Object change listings
※
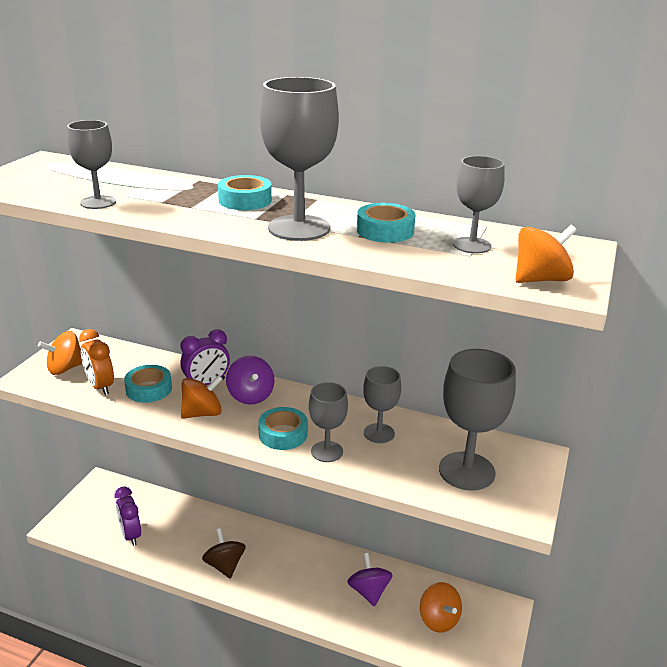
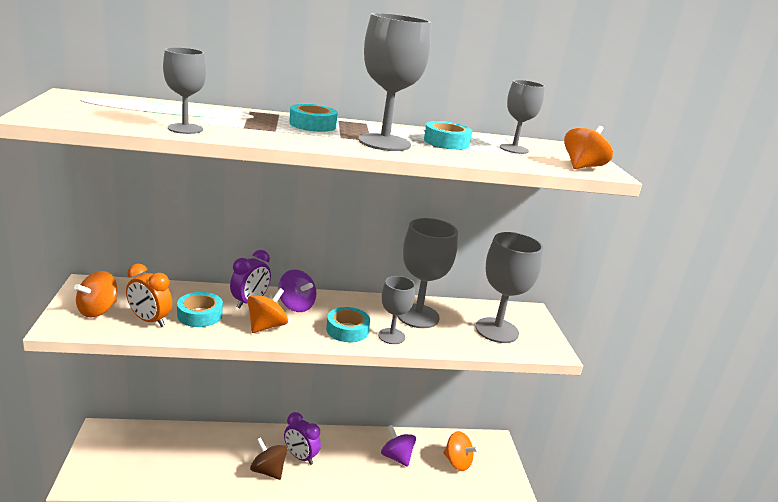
camera: 30 degrees left, 5 degrees down
(131, 535) = (162, 469): purple clock -> purple clock (300, 457)
(379, 433) = (417, 316): grey goblet -> grey goblet, size x1.69

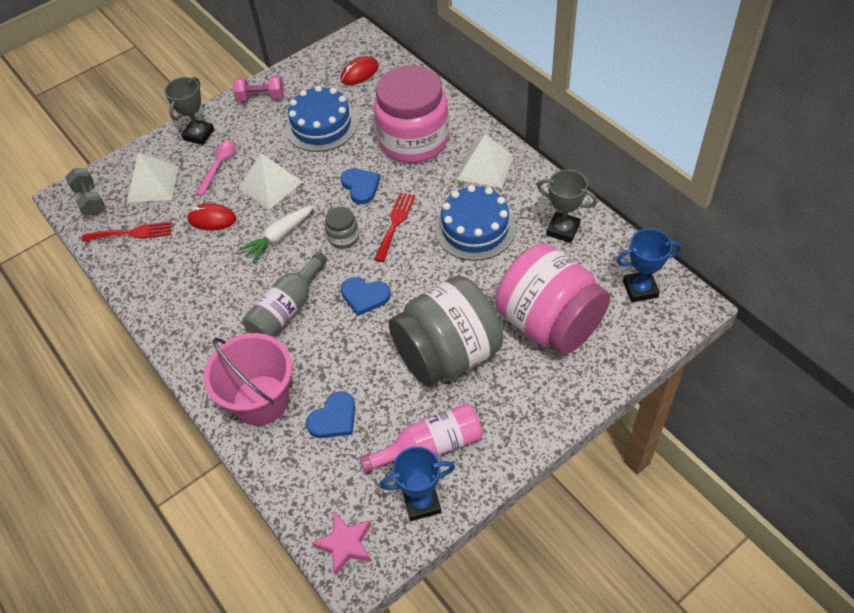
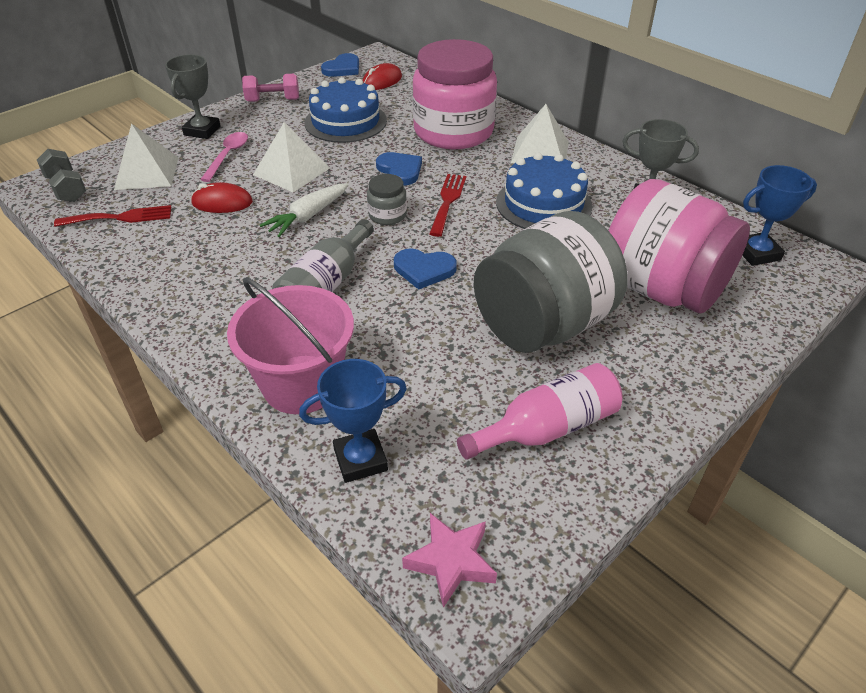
camera: 10 degrees left, 10 degrees down
(334, 418) = (406, 401): blue heart -> blue heart (342, 68)
(421, 502) = (551, 498): blue trophy -> blue trophy (360, 459)

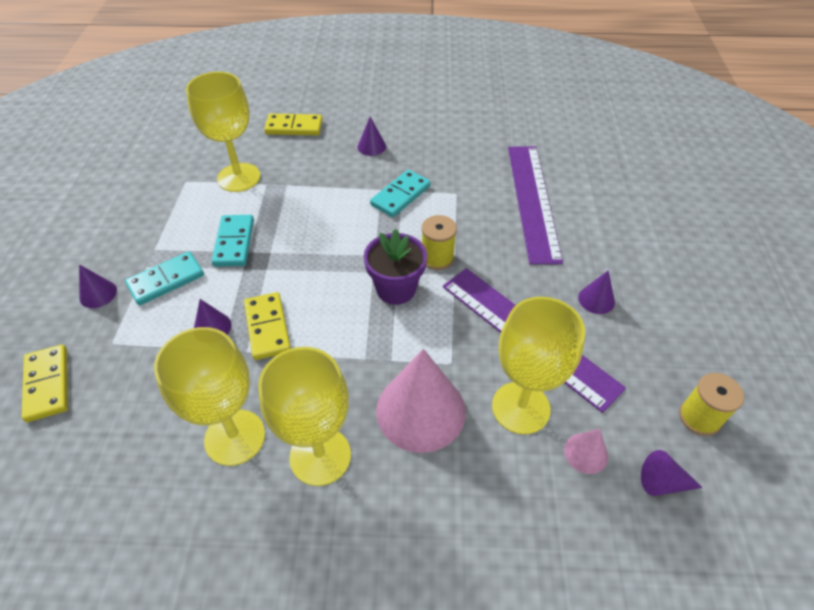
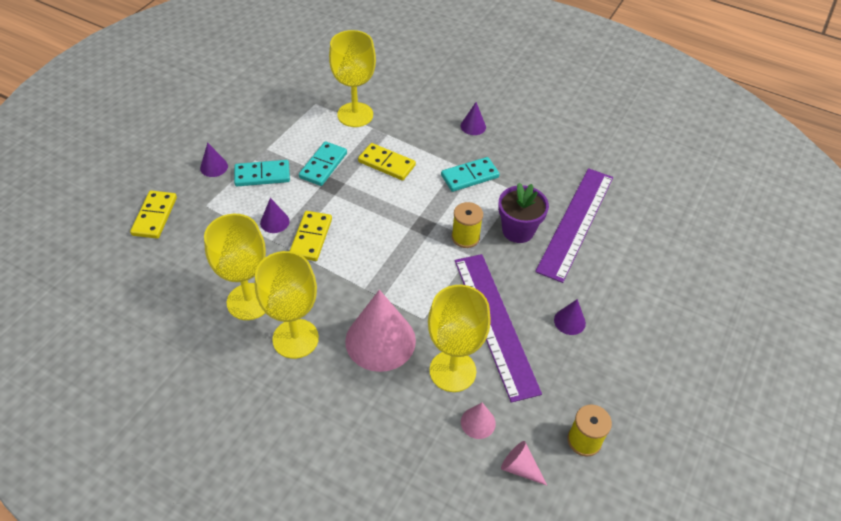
camera: 25 degrees right, 0 degrees up
(294, 127) = (421, 87): yellow domino -> yellow domino (386, 163)
(396, 289) = (418, 248): purple flower pot -> purple flower pot (518, 230)
(662, 482) = (520, 468): purple cone -> pink cone

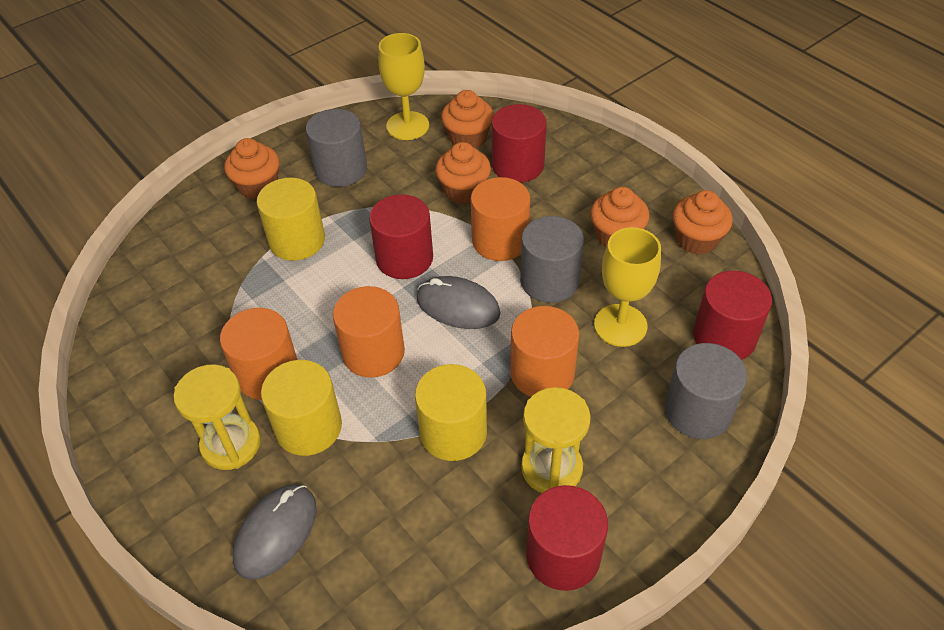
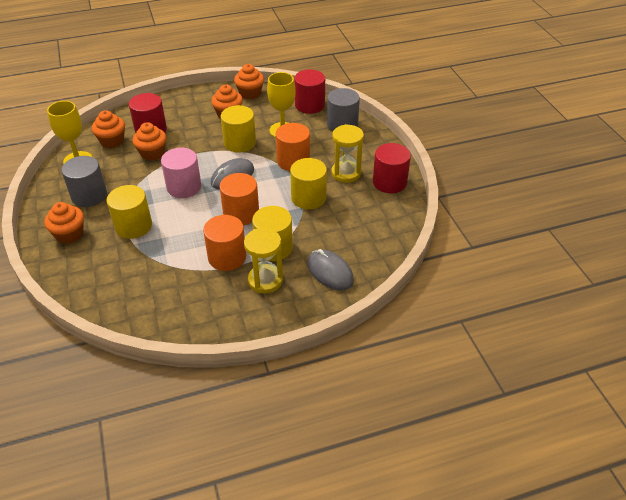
camera: 70 degrees left, 5 degrees down
(404, 258) = (184, 187): red cylinder -> pink cylinder
(500, 241) = (200, 151): orange cylinder -> none
(549, 281) = (240, 143): grey cylinder -> yellow cylinder

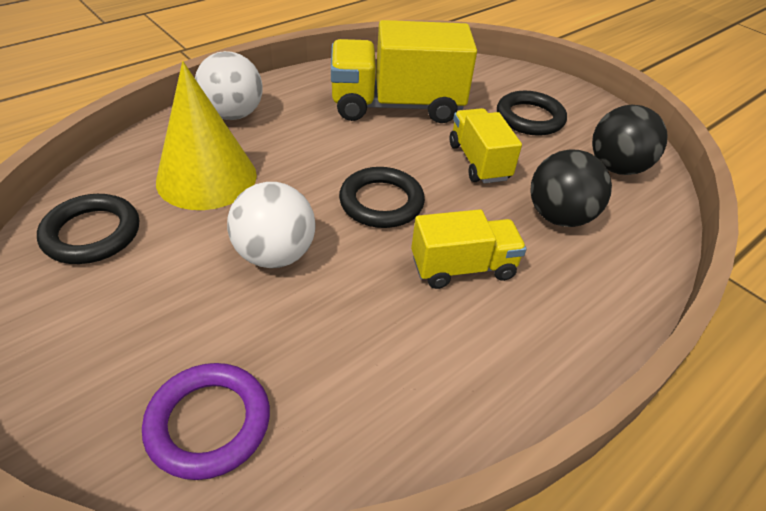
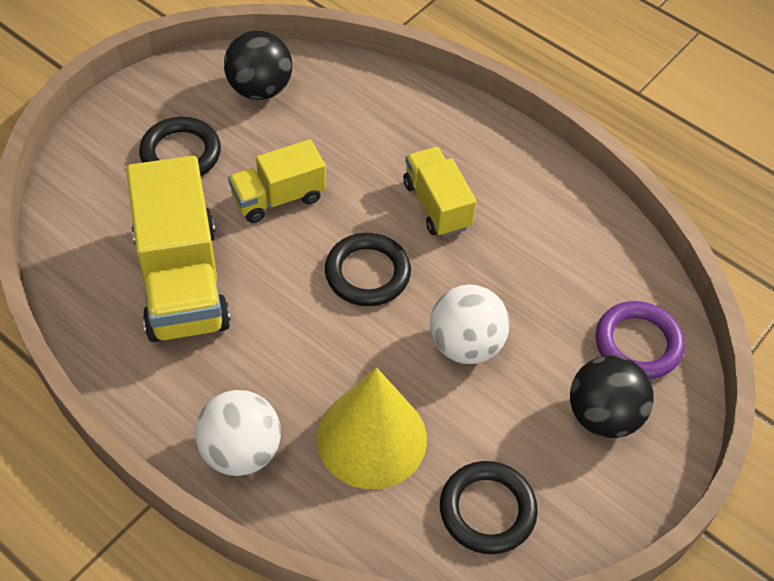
camera: 100 degrees left, 10 degrees up
(559, 217) = (349, 137): black ball -> black ball (603, 415)

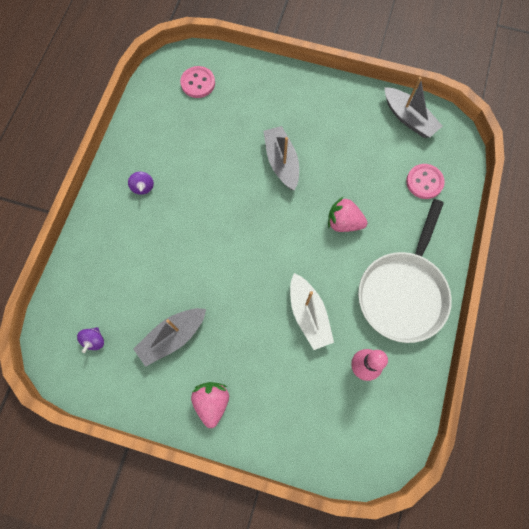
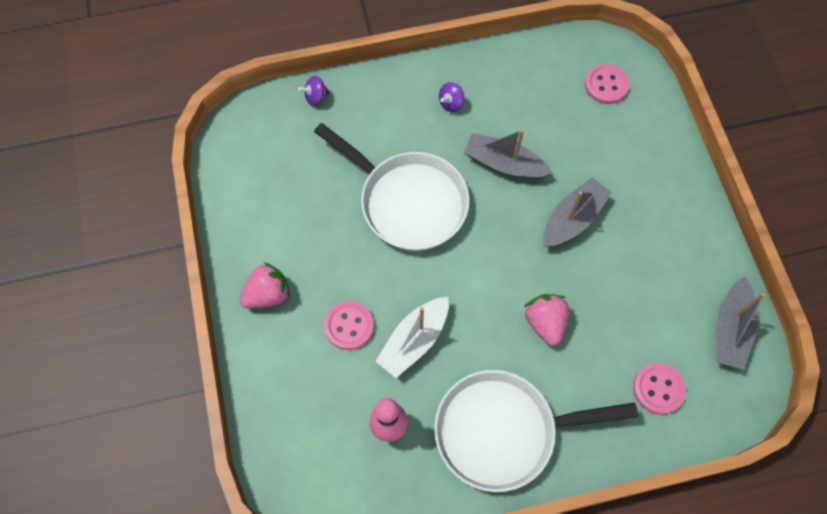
camera: 60 degrees right, 5 degrees down
(94, 341) = (268, 154): purple spinning top -> purple spinning top (316, 97)
(172, 337) = (312, 221): grey boat -> grey boat (504, 164)
(201, 260) = (408, 202): none -> white pan
(272, 355) = (349, 326): none -> pink button

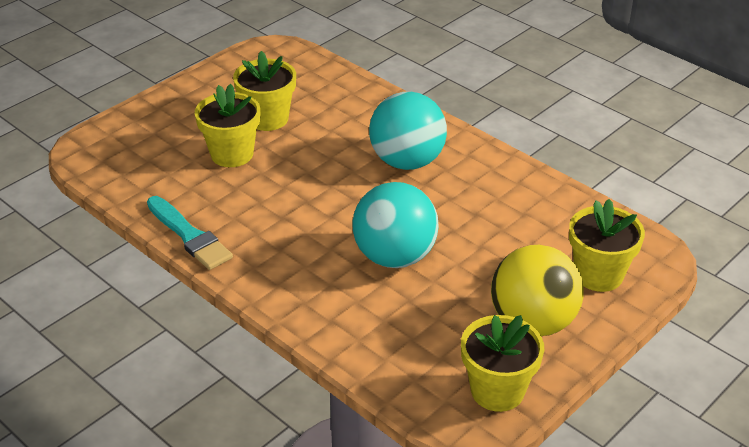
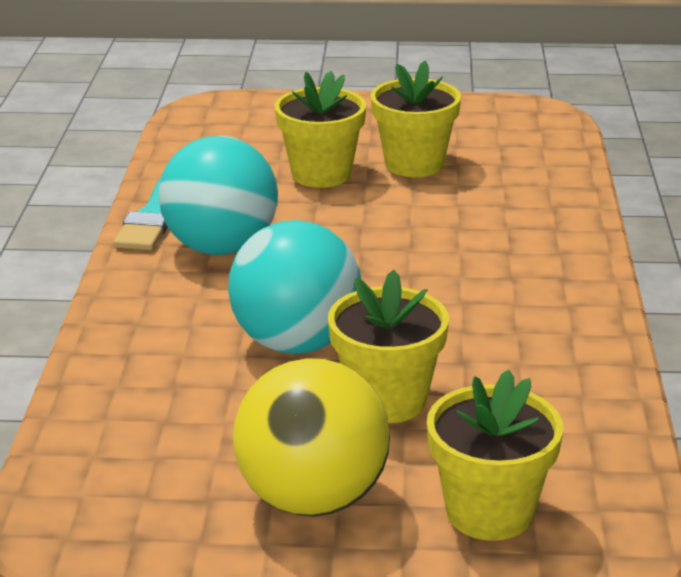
camera: 50 degrees right, 10 degrees down
(407, 161) = (484, 272): turquoise ball -> turquoise ball (221, 247)
(497, 391) = (144, 527): yellow flower pot -> yellow flower pot (387, 400)

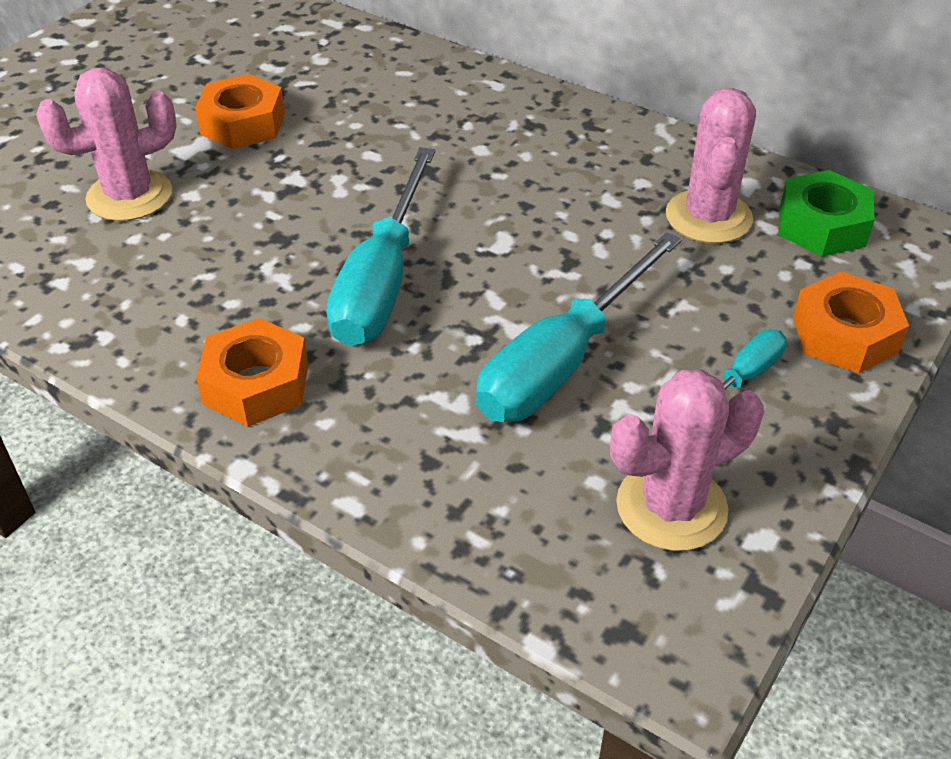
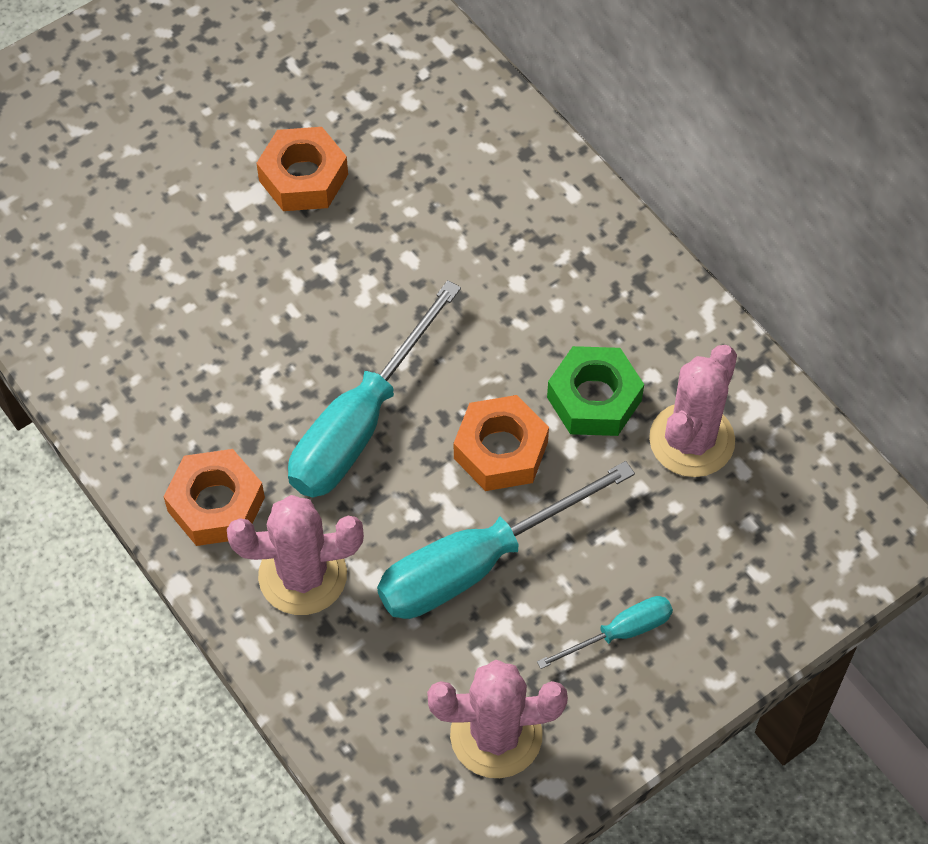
camera: 20 degrees right, 15 degrees up
(129, 196) = (172, 246): pink cactus -> pink cactus (302, 575)
(822, 225) = (794, 485): green nut -> green nut (594, 399)
(844, 334) = (738, 616): orange nut -> orange nut (500, 450)

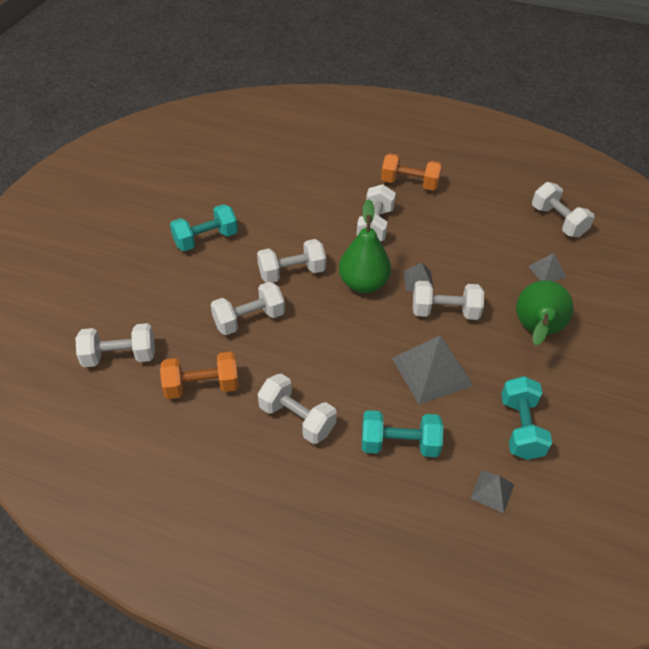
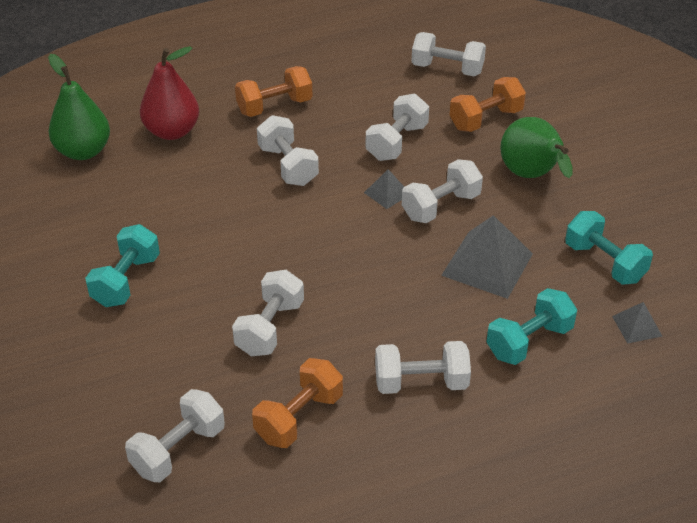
camera: 40 degrees left, 5 degrees down
(292, 272) = (259, 258): white dumbbell -> white dumbbell (396, 142)
(330, 165) = (172, 131): none -> red pear
(363, 284) = (340, 226): green pear -> green pear (83, 151)
(547, 271) = (486, 119): grey pyramid -> orange dumbbell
※
TASK DESCRIPTION: When you copy the entries above, reproduce each line exactly and leave out any pictures.

YOUR SOLUTION:
camera: 30 degrees left, 5 degrees down
(131, 535) = (162, 469): purple clock -> purple clock (300, 457)
(379, 433) = (417, 316): grey goblet -> grey goblet, size x1.69

camera: 10 degrees left, 10 degrees down
(334, 418) = (406, 401): blue heart -> blue heart (342, 68)
(421, 502) = (551, 498): blue trophy -> blue trophy (360, 459)

camera: 25 degrees right, 0 degrees up
(294, 127) = (421, 87): yellow domino -> yellow domino (386, 163)
(396, 289) = (418, 248): purple flower pot -> purple flower pot (518, 230)
(662, 482) = (520, 468): purple cone -> pink cone

camera: 70 degrees left, 5 degrees down
(404, 258) = (184, 187): red cylinder -> pink cylinder
(500, 241) = (200, 151): orange cylinder -> none
(549, 281) = (240, 143): grey cylinder -> yellow cylinder

camera: 100 degrees left, 10 degrees up
(559, 217) = (349, 137): black ball -> black ball (603, 415)

camera: 60 degrees right, 5 degrees down
(94, 341) = (268, 154): purple spinning top -> purple spinning top (316, 97)
(172, 337) = (312, 221): grey boat -> grey boat (504, 164)
(201, 260) = (408, 202): none -> white pan
(272, 355) = (349, 326): none -> pink button

camera: 50 degrees right, 10 degrees down
(407, 161) = (484, 272): turquoise ball -> turquoise ball (221, 247)
(497, 391) = (144, 527): yellow flower pot -> yellow flower pot (387, 400)

camera: 20 degrees right, 15 degrees up
(129, 196) = (172, 246): pink cactus -> pink cactus (302, 575)
(822, 225) = (794, 485): green nut -> green nut (594, 399)
(844, 334) = (738, 616): orange nut -> orange nut (500, 450)

camera: 40 degrees left, 5 degrees down
(292, 272) = (259, 258): white dumbbell -> white dumbbell (396, 142)
(330, 165) = (172, 131): none -> red pear
(363, 284) = (340, 226): green pear -> green pear (83, 151)
(547, 271) = (486, 119): grey pyramid -> orange dumbbell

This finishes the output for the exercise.